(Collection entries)
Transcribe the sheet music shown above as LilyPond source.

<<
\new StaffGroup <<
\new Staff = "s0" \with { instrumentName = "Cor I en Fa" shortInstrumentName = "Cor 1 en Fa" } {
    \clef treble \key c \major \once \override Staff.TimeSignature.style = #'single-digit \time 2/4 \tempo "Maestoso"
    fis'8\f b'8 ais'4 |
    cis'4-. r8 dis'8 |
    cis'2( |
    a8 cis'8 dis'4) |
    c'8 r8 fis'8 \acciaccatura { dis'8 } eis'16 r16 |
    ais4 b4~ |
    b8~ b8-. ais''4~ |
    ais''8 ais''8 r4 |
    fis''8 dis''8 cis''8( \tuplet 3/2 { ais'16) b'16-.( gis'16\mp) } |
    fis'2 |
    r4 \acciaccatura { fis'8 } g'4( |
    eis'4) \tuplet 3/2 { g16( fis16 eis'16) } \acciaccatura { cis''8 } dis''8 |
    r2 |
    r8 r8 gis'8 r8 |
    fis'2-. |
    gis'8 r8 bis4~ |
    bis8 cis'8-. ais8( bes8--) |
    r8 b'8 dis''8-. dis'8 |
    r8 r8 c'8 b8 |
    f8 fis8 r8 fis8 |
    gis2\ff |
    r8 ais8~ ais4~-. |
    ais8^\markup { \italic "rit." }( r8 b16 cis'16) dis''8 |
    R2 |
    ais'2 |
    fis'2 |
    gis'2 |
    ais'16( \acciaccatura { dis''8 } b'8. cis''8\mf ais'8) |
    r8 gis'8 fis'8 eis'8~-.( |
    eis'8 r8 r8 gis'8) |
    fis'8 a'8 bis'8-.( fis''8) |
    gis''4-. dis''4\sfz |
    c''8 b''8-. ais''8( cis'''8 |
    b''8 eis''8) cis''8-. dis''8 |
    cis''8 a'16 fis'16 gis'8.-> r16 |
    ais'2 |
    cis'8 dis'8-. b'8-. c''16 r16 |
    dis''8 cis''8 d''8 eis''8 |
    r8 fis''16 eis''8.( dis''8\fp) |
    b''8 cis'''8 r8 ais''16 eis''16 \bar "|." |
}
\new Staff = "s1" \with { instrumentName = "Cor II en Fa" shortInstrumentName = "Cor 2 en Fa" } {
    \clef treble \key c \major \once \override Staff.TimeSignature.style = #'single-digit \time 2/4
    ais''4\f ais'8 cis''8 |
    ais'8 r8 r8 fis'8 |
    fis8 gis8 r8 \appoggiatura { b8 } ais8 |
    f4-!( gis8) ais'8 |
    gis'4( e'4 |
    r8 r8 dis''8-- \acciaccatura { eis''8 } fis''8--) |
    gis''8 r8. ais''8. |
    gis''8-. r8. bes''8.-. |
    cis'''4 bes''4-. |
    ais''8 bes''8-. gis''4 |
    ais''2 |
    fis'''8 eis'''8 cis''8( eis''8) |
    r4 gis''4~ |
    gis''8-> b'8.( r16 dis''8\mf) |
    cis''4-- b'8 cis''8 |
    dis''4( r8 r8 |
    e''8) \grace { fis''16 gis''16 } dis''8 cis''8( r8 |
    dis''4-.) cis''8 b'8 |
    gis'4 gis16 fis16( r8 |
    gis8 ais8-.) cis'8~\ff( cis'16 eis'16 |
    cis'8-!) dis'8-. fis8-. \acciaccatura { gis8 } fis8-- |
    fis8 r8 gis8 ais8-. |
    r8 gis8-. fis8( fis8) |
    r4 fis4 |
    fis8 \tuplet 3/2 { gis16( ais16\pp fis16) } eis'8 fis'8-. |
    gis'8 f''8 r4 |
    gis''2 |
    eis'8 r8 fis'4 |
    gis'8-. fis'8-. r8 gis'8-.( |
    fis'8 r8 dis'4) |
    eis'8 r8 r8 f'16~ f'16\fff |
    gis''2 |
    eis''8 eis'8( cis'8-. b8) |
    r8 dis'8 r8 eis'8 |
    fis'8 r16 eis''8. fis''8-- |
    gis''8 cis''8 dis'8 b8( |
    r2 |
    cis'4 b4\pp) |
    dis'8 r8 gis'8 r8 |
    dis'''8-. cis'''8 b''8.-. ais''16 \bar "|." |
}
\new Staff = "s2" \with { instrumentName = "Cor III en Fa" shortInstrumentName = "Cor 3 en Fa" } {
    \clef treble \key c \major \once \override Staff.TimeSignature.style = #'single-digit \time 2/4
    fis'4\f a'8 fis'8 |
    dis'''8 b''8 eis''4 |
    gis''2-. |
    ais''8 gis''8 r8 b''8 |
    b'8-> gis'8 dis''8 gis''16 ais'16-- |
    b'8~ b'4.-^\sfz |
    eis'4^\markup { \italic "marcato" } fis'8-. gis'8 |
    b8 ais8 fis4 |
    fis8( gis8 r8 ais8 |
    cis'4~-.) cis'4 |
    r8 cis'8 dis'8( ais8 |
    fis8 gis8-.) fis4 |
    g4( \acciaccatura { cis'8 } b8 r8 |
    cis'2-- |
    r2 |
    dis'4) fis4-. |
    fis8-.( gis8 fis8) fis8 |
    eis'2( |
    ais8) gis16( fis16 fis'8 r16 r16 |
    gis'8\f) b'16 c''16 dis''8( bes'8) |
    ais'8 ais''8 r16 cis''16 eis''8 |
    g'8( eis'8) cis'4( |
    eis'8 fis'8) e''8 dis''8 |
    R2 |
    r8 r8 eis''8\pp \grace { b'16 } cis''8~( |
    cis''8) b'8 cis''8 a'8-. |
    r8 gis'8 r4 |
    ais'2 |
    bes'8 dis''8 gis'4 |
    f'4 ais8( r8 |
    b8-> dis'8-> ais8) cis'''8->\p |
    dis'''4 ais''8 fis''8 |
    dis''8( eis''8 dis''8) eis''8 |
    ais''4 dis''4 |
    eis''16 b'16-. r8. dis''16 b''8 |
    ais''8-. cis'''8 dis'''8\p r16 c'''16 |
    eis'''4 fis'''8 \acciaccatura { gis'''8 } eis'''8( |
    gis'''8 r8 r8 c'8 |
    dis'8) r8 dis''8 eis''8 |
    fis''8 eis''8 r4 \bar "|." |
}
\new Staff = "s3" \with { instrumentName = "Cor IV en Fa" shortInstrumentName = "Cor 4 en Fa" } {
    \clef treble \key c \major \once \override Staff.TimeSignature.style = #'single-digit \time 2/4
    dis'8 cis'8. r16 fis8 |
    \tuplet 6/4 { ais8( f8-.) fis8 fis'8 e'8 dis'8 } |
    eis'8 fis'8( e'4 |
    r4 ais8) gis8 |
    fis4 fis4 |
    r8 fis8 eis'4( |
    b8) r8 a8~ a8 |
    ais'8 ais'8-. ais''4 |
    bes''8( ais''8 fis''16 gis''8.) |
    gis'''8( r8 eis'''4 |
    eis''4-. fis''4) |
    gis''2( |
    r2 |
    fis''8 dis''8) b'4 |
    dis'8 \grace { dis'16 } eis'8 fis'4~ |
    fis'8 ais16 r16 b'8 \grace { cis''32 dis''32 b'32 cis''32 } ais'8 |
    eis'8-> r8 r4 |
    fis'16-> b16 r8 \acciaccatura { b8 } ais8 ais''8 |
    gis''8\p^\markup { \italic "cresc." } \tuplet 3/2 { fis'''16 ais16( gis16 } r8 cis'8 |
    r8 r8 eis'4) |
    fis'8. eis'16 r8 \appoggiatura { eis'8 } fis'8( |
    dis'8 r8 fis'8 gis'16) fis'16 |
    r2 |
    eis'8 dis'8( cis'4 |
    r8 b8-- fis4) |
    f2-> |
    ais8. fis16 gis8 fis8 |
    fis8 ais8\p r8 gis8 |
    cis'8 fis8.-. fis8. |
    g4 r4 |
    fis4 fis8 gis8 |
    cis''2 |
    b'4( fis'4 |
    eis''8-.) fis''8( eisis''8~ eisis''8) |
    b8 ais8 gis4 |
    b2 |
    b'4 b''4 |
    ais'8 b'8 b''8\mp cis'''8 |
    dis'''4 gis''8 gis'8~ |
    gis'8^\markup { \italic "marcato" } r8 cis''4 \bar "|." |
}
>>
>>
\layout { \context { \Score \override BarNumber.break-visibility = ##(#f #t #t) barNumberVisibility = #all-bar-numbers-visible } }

_WRITTEN REQUEST_
Copy every line of the entries above that contains the string "shortInstrumentName", matching case exactly.

_EXERCISE OUTPUT_
\new Staff = "s0" \with { instrumentName = "Cor I en Fa" shortInstrumentName = "Cor 1 en Fa" } {
\new Staff = "s1" \with { instrumentName = "Cor II en Fa" shortInstrumentName = "Cor 2 en Fa" } {
\new Staff = "s2" \with { instrumentName = "Cor III en Fa" shortInstrumentName = "Cor 3 en Fa" } {
\new Staff = "s3" \with { instrumentName = "Cor IV en Fa" shortInstrumentName = "Cor 4 en Fa" } {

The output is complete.